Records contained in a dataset
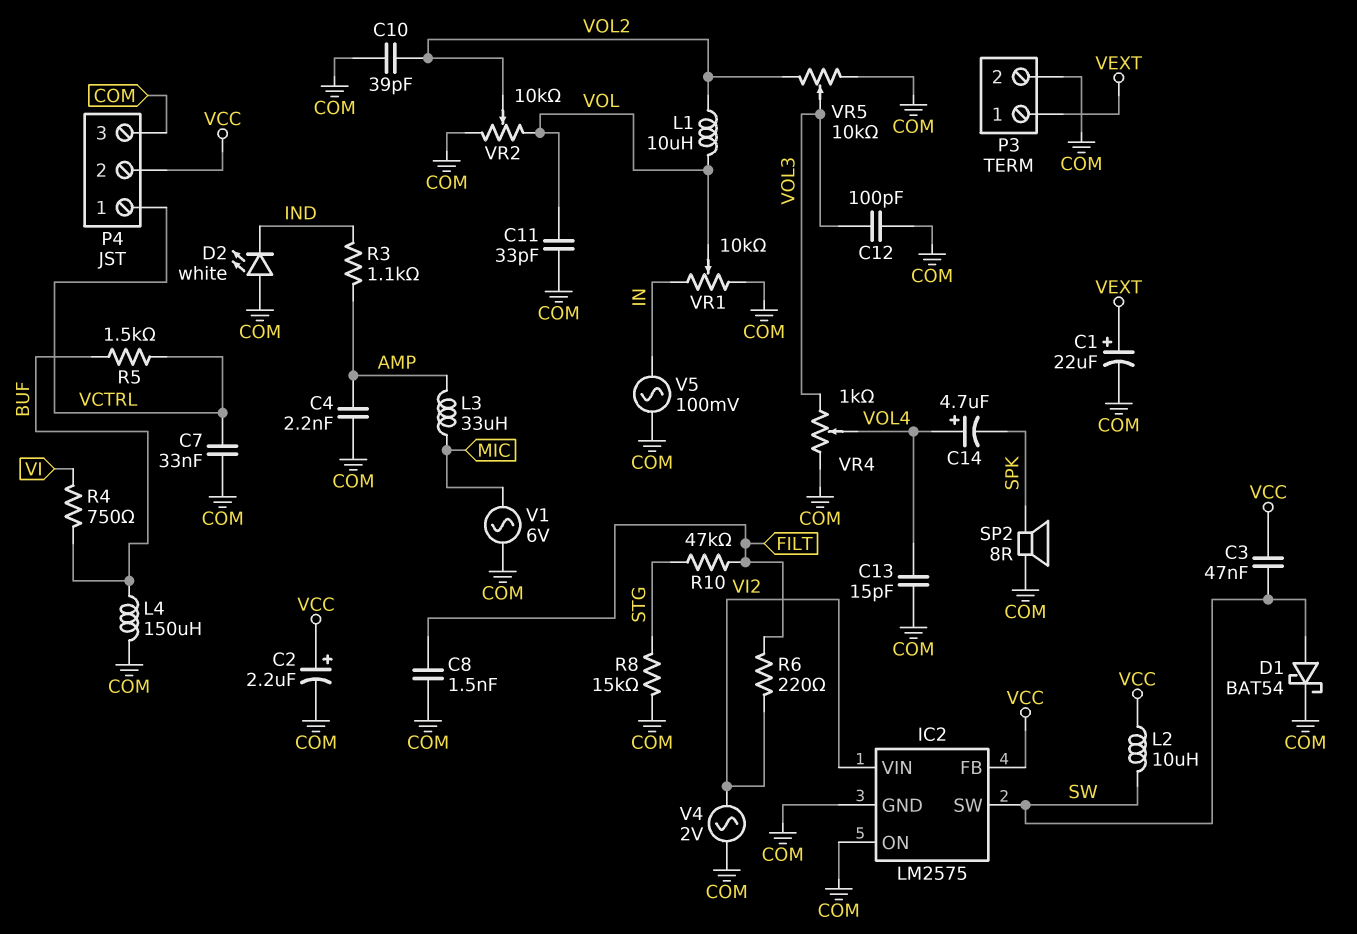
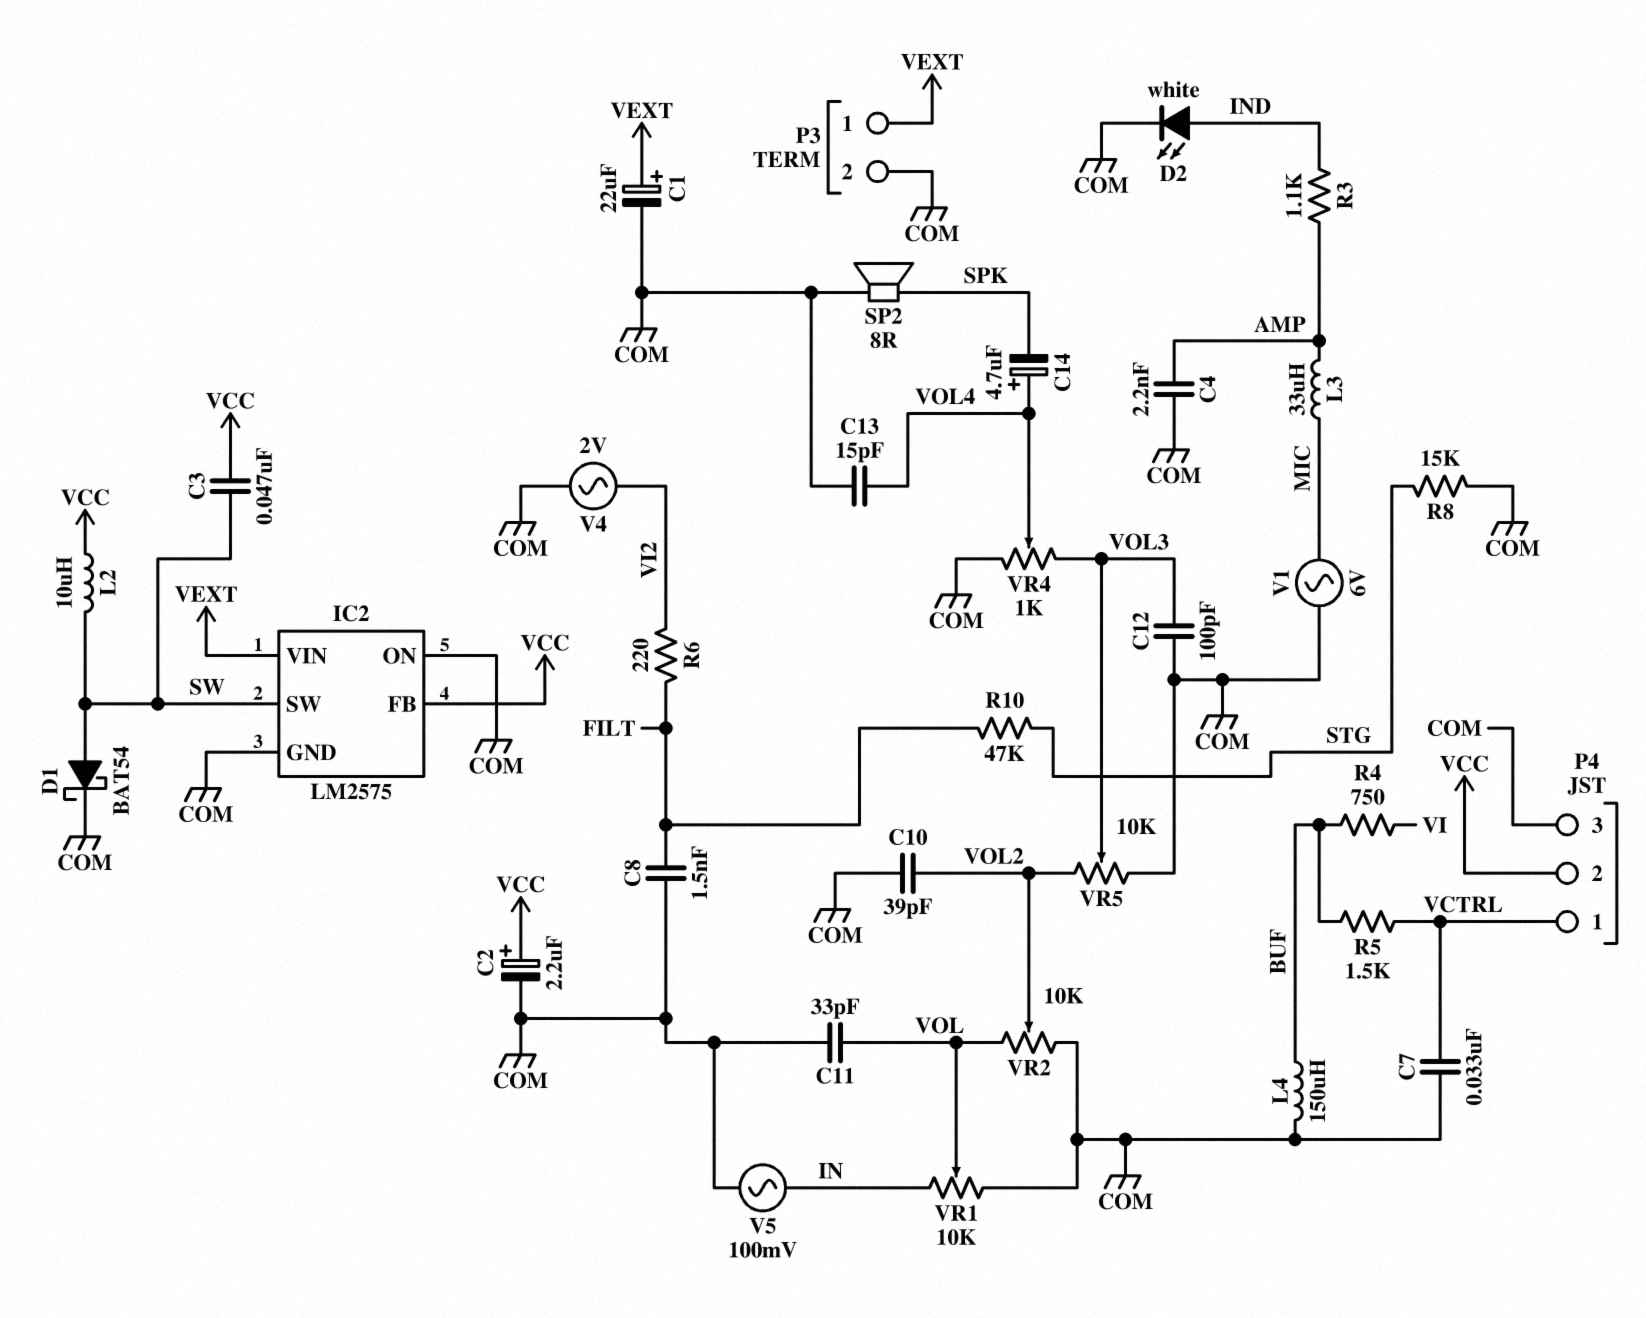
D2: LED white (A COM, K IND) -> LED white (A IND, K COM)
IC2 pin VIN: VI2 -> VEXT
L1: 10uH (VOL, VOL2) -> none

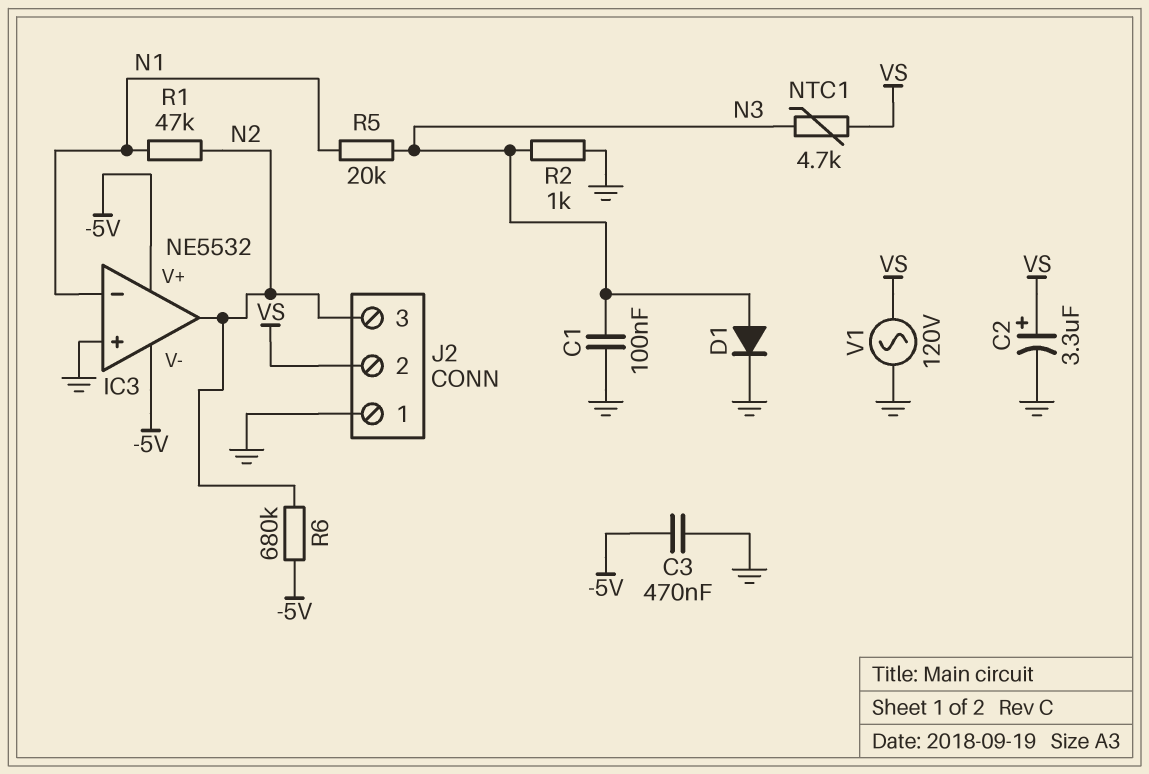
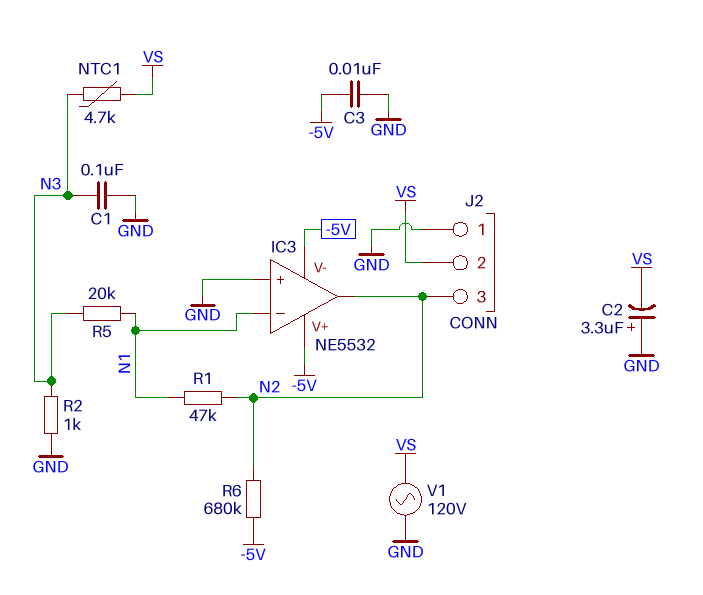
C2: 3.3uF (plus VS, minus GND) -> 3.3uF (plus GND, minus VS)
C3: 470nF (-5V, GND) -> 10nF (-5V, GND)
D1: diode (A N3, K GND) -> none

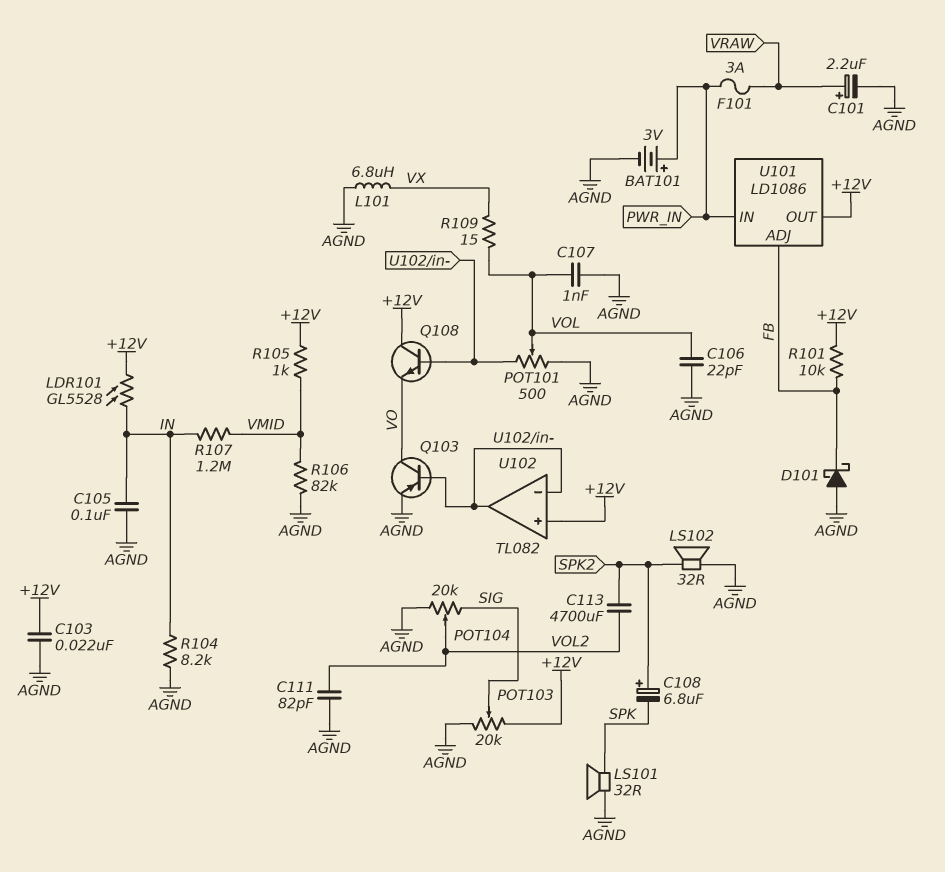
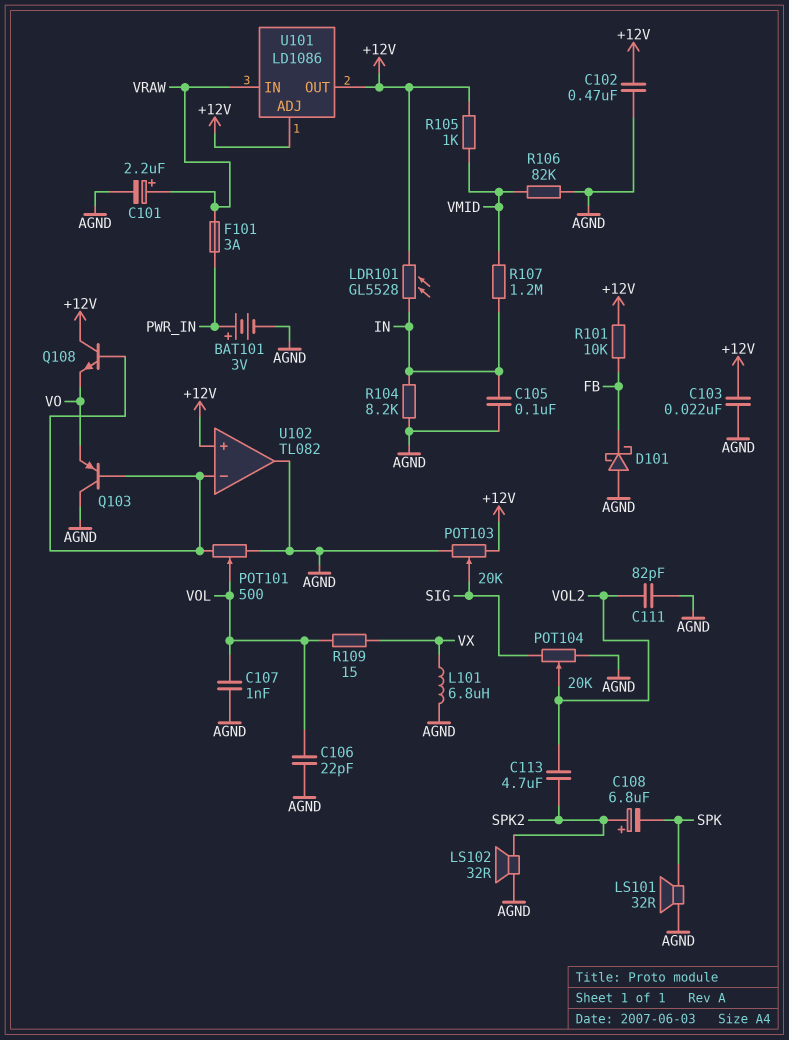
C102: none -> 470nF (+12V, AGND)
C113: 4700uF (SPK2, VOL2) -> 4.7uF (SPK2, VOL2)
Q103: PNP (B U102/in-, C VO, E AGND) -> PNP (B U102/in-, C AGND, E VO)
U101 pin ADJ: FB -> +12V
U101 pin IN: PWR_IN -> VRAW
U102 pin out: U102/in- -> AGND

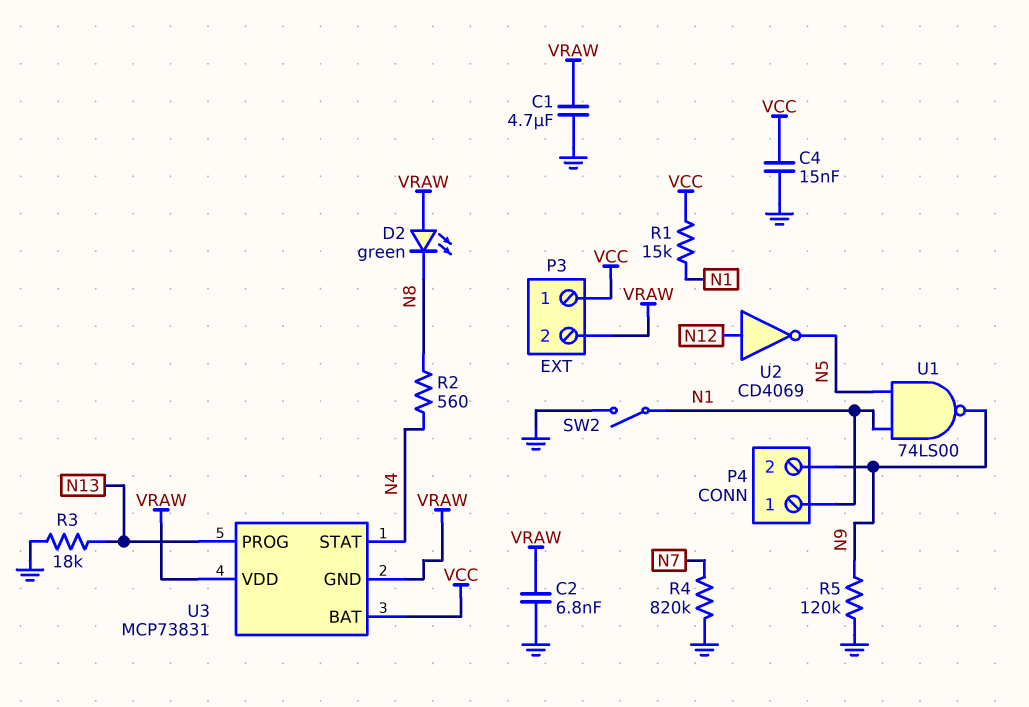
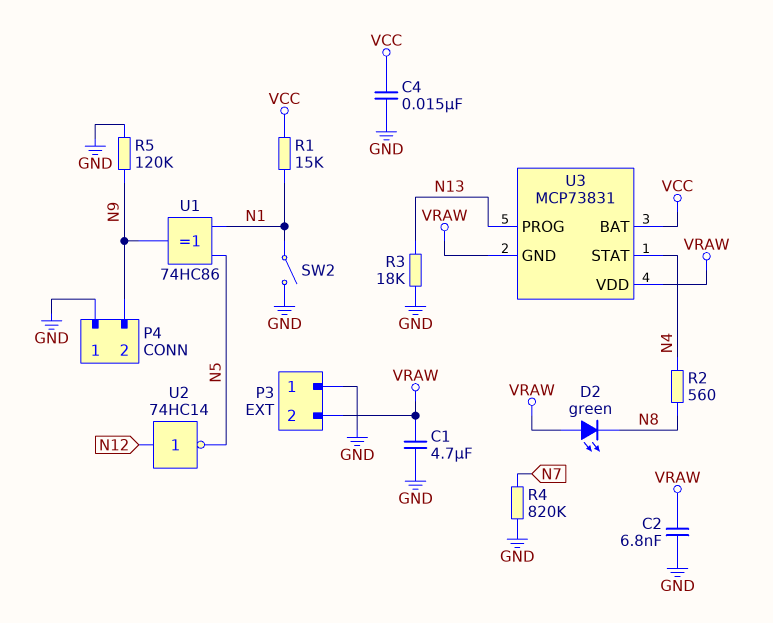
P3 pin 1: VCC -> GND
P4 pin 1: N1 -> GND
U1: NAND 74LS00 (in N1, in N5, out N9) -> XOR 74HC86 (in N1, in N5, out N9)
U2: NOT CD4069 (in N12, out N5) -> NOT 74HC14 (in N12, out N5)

WHAT THE EXERCISE ASKS: Search the records above for "AGND" and copy every line that has it.

OUTPUT:
C102: none -> 470nF (+12V, AGND)
Q103: PNP (B U102/in-, C VO, E AGND) -> PNP (B U102/in-, C AGND, E VO)
U102 pin out: U102/in- -> AGND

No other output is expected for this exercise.